::: Working data
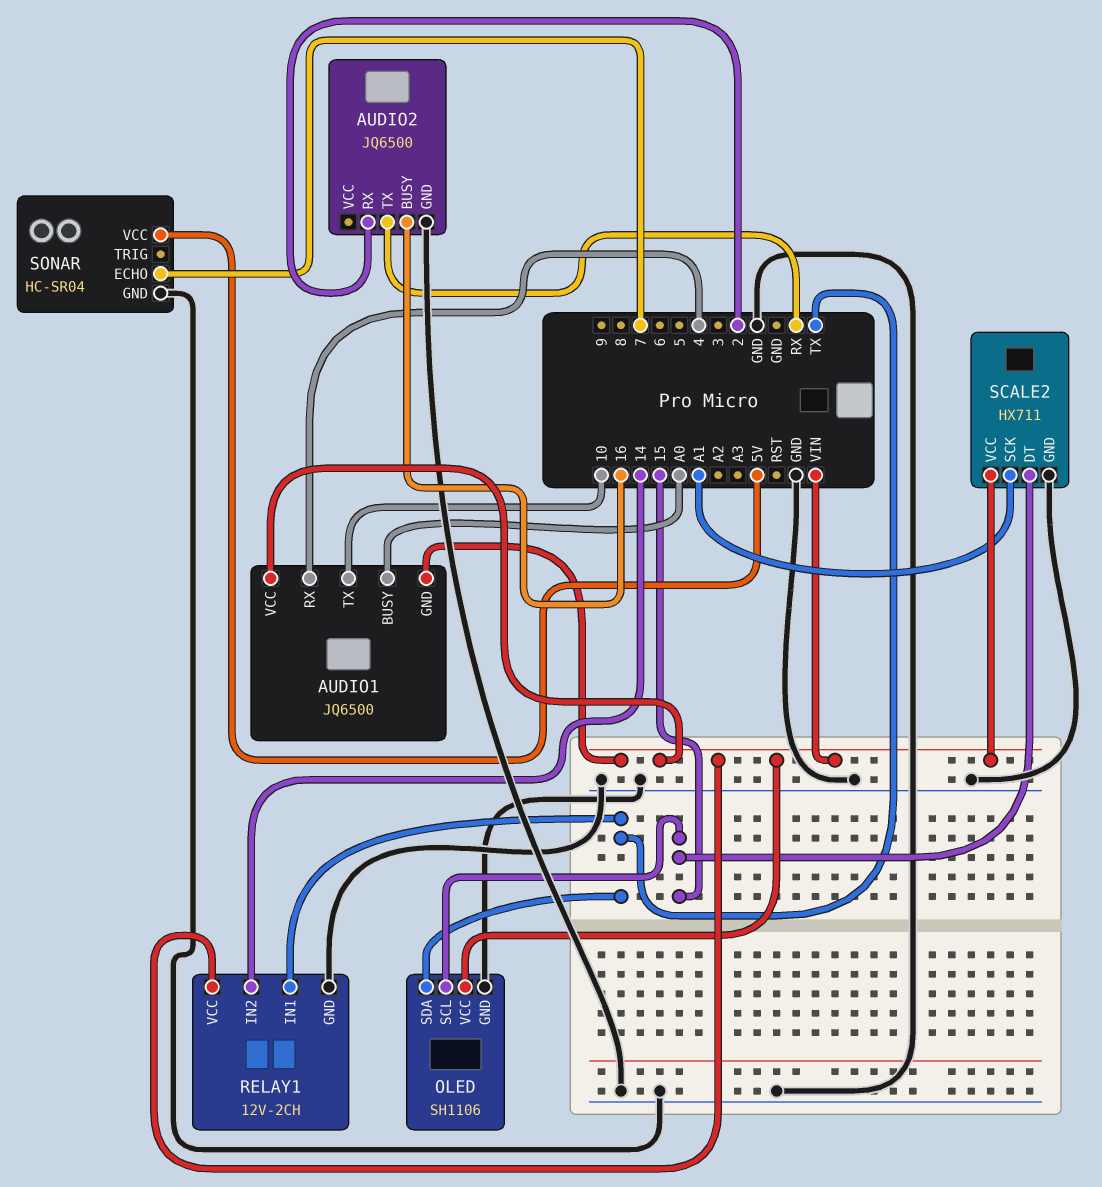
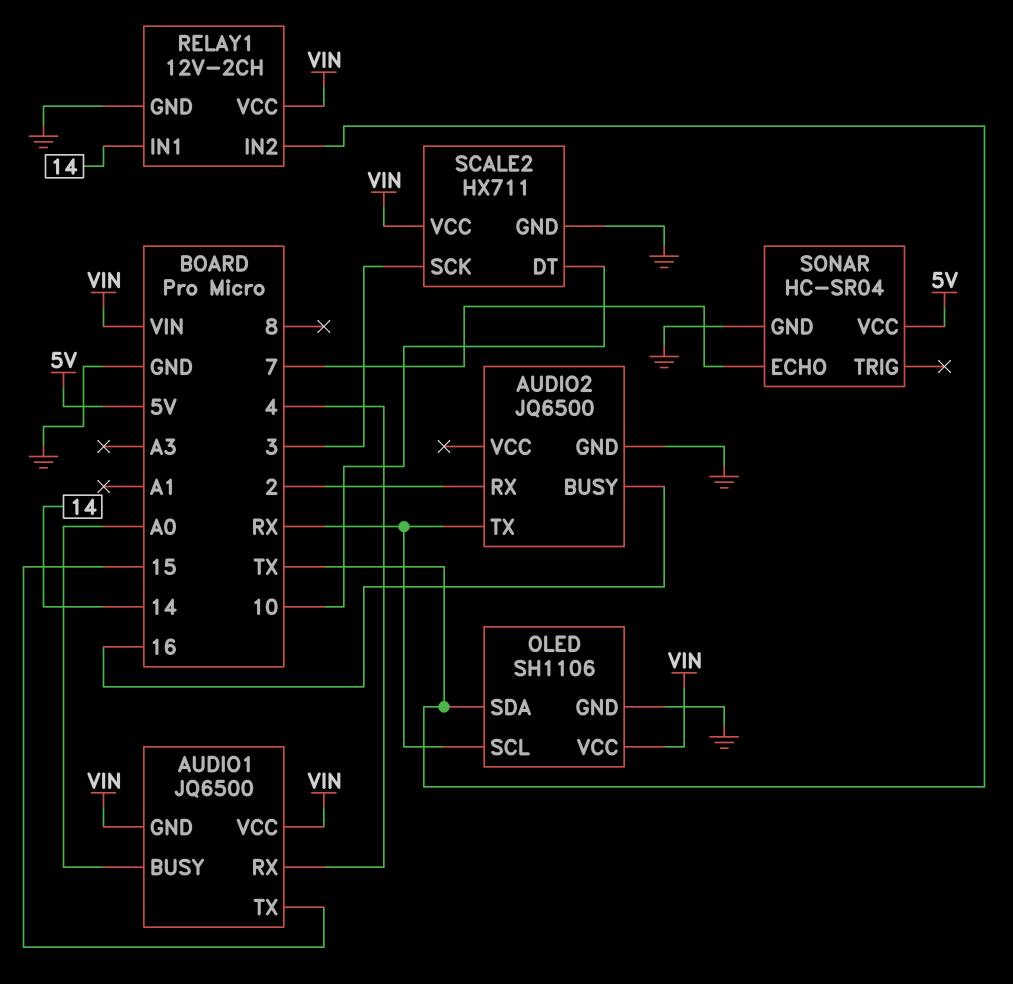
AUDIO1 pin TX: 10 -> 15
OLED pin SCL: 15 -> RX
RELAY1 pin IN1: TX -> 14
RELAY1 pin IN2: 14 -> TX
SCALE2 pin DT: 15 -> 10
SCALE2 pin SCK: A1 -> 3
::::::
Directions for this task:
For this exercise, return the material word for word and drop each image.

Solution:
AUDIO1 pin TX: 10 -> 15
OLED pin SCL: 15 -> RX
RELAY1 pin IN1: TX -> 14
RELAY1 pin IN2: 14 -> TX
SCALE2 pin DT: 15 -> 10
SCALE2 pin SCK: A1 -> 3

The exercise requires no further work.